◆ **Problem requirements**: Check the records below line by line for the string "VBAT". Give the number of lines that contain it and nothing else.

◆ **Data to process**:
==========

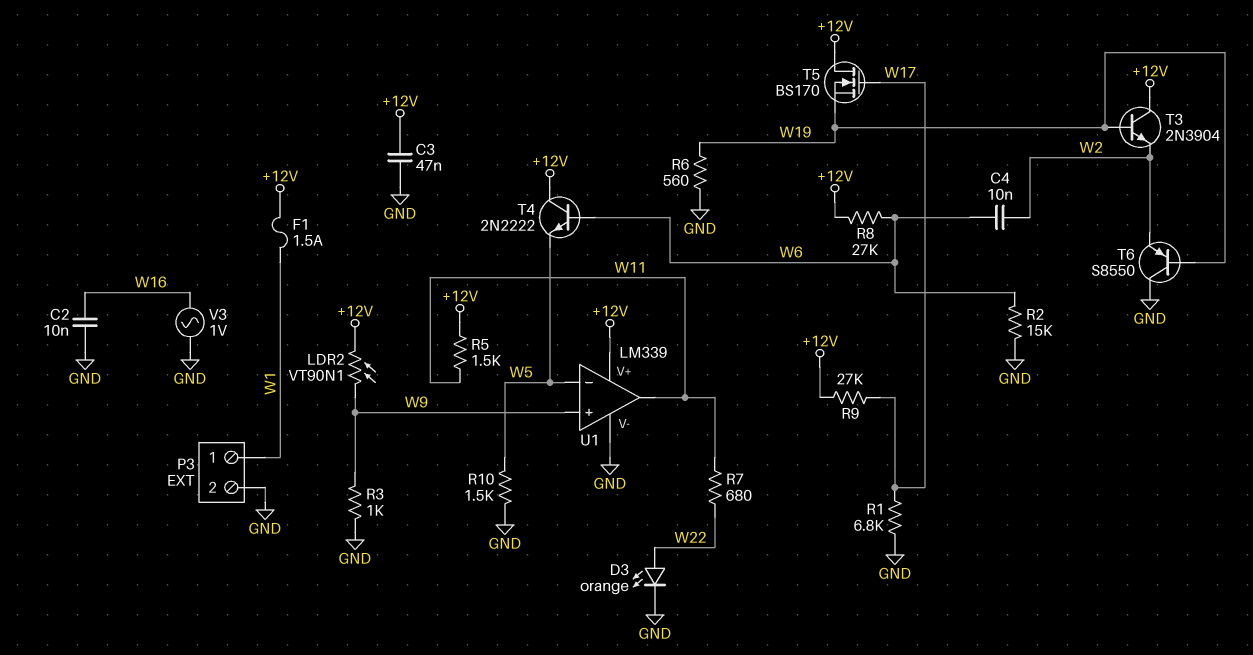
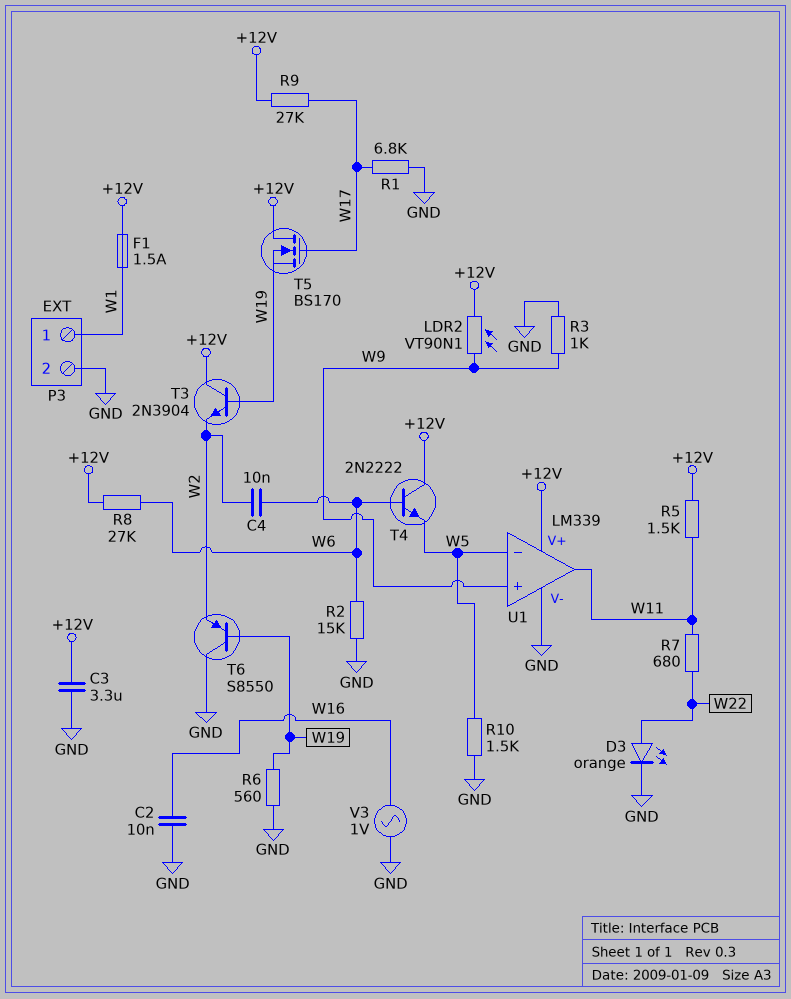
C3: 47nF (+12V, GND) -> 3.3uF (+12V, GND)

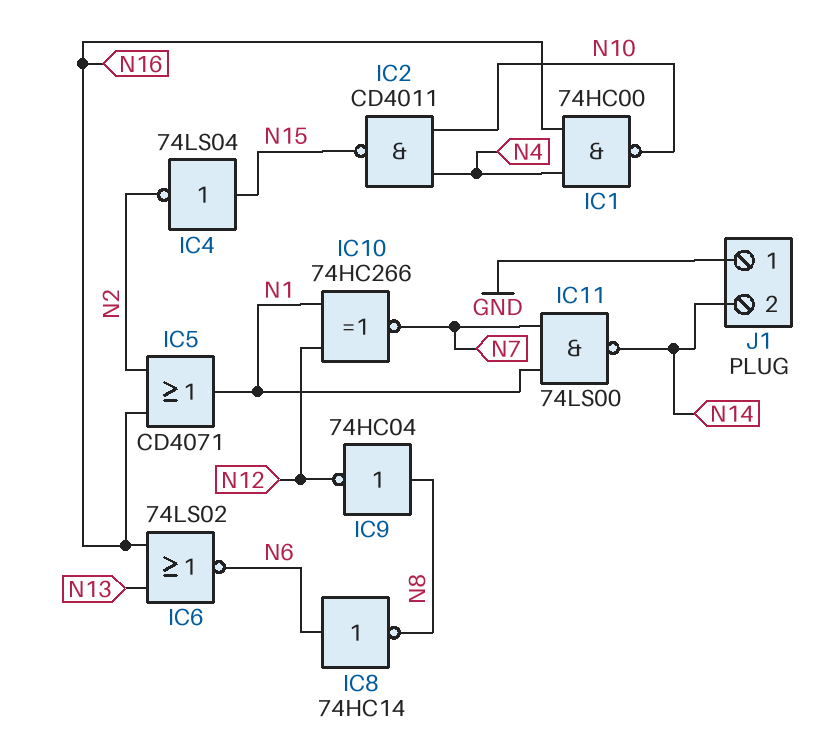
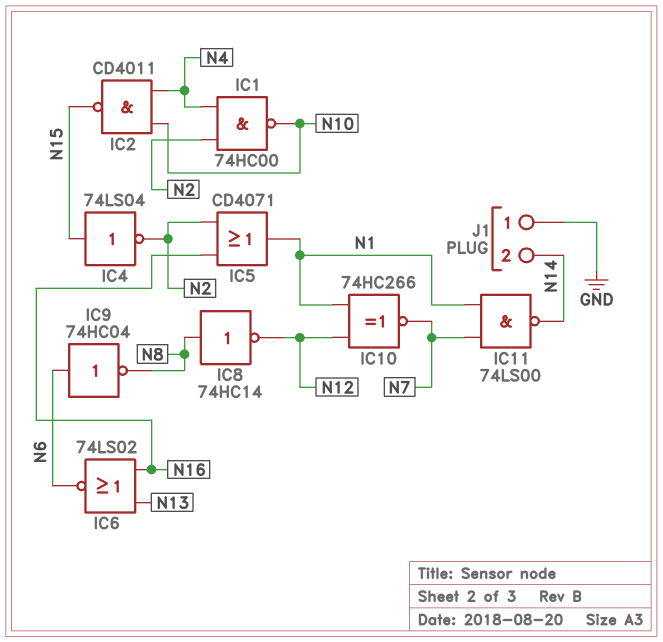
IC1: NAND 74HC00 (in N4, in N16, out N10) -> NAND 74HC00 (in N2, in N4, out N10)
IC8: NOT 74HC14 (in N6, out N8) -> NOT 74HC14 (in N8, out N12)
IC9: NOT 74HC04 (in N8, out N12) -> NOT 74HC04 (in N6, out N8)

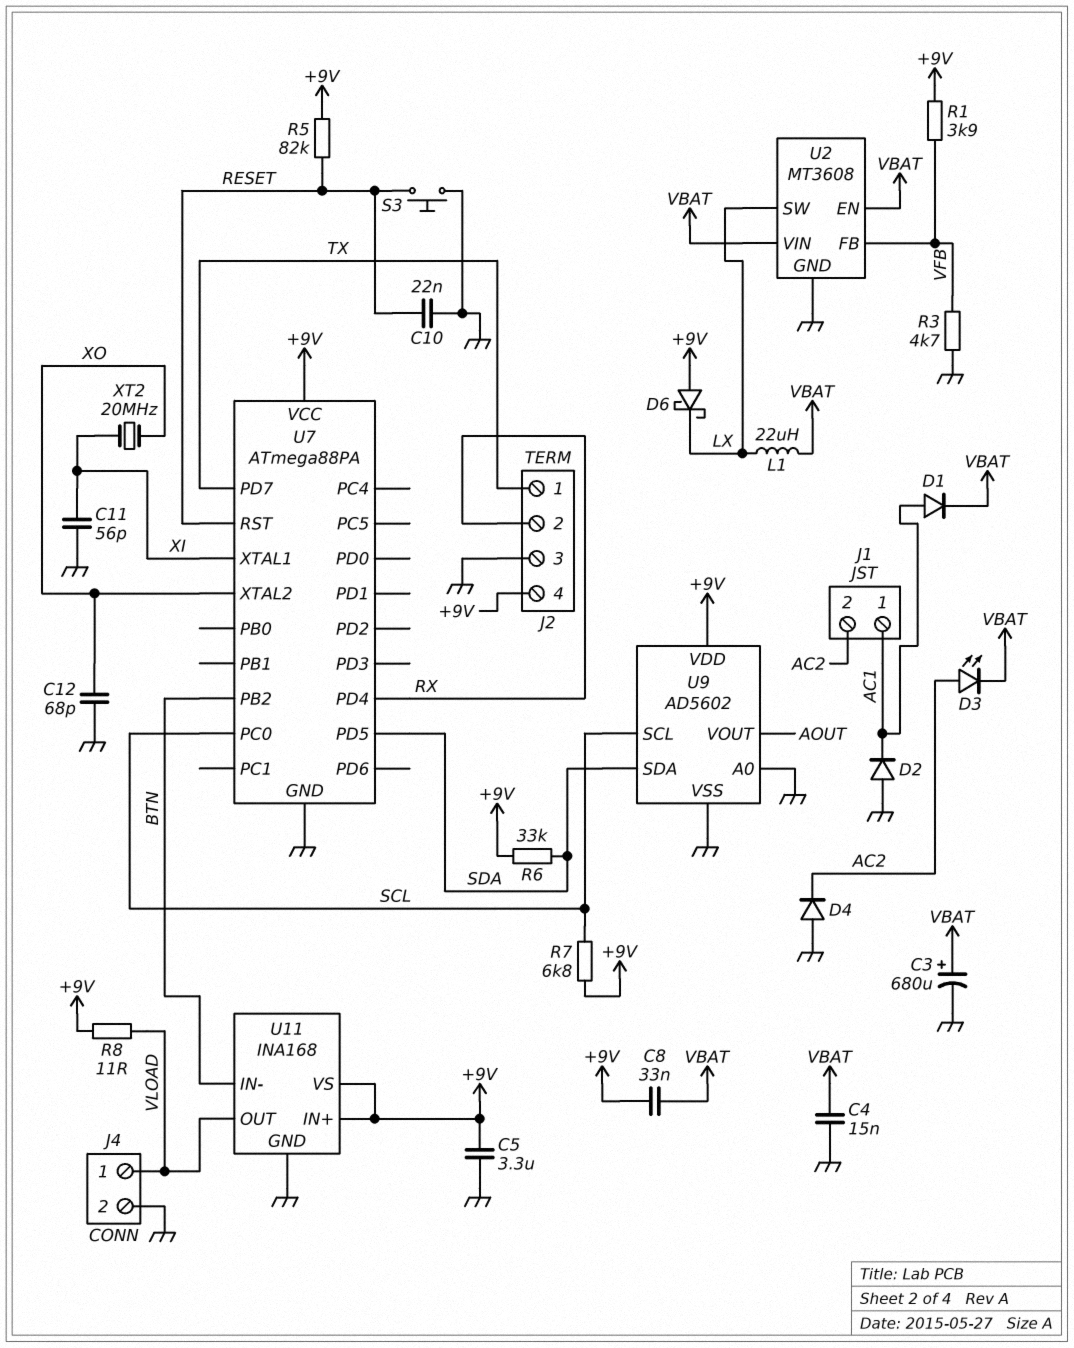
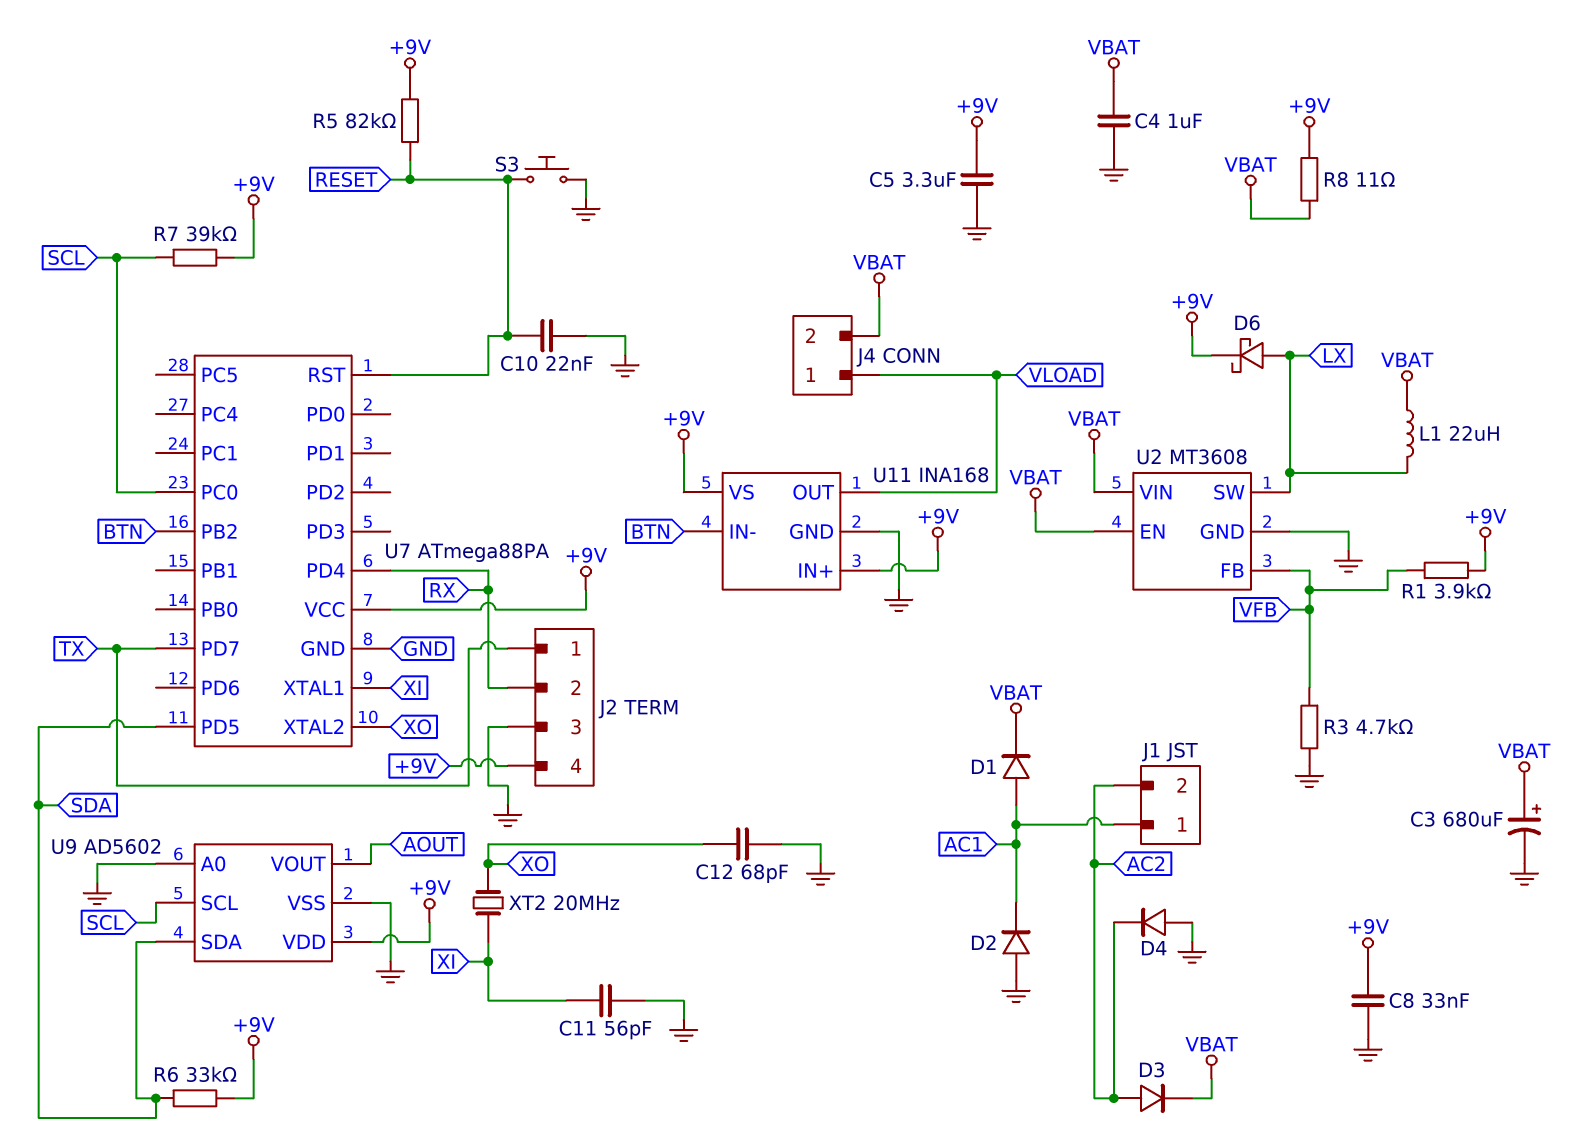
C4: 15nF (GND, VBAT) -> 1uF (GND, VBAT)
C8: 33nF (+9V, VBAT) -> 33nF (+9V, GND)
D3: LED (A AC2, K VBAT) -> diode (A AC2, K VBAT)
D6: schottky (A +9V, K LX) -> schottky (A LX, K +9V)
J4 pin 2: GND -> VBAT
R7: 6.8k (+9V, SCL) -> 39k (+9V, SCL)
R8: 11 (+9V, VLOAD) -> 11 (+9V, VBAT)

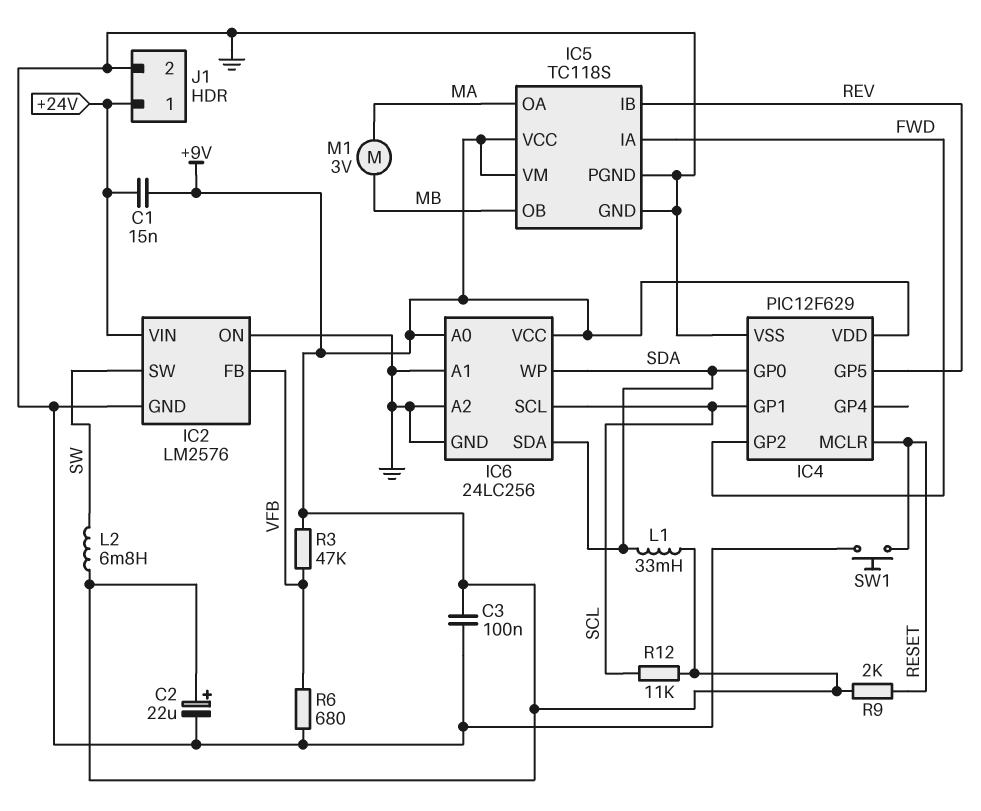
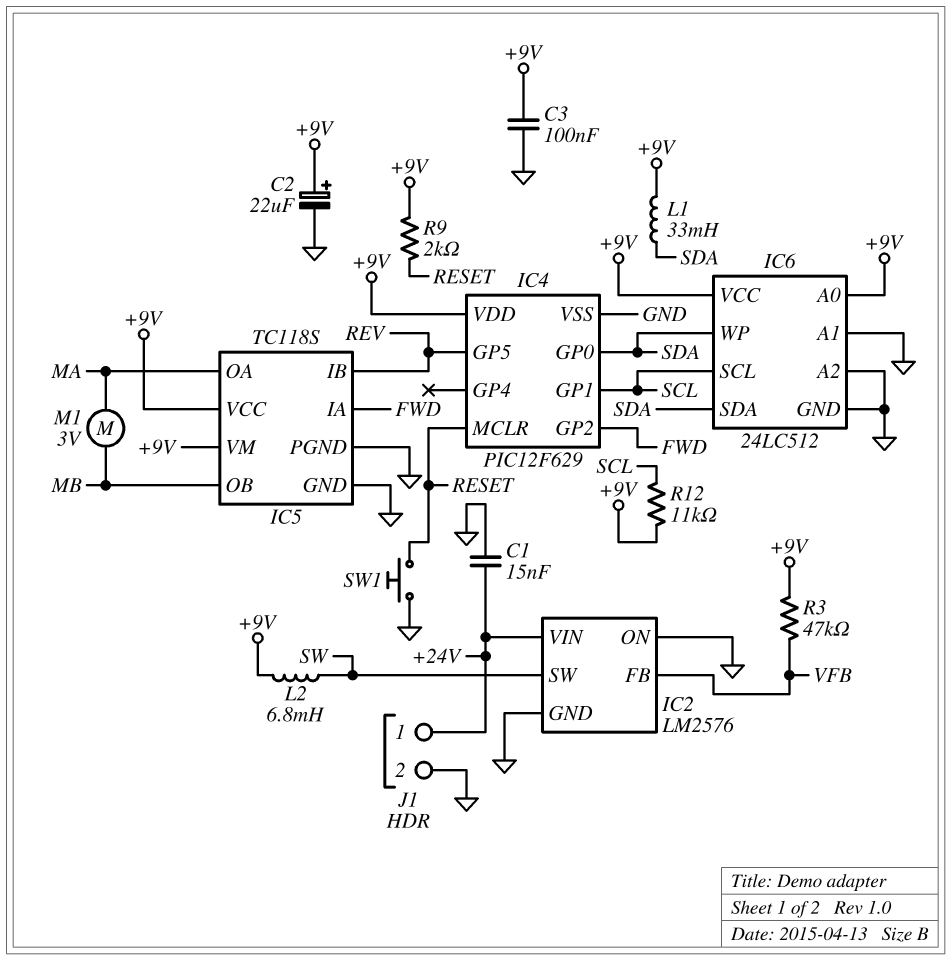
C1: 15nF (+9V, +24V) -> 15nF (+24V, GND)
IC6: 24LC256 -> 24LC512
R6: 680 (GND, VFB) -> none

==========

◆ **Solution to this task**: 5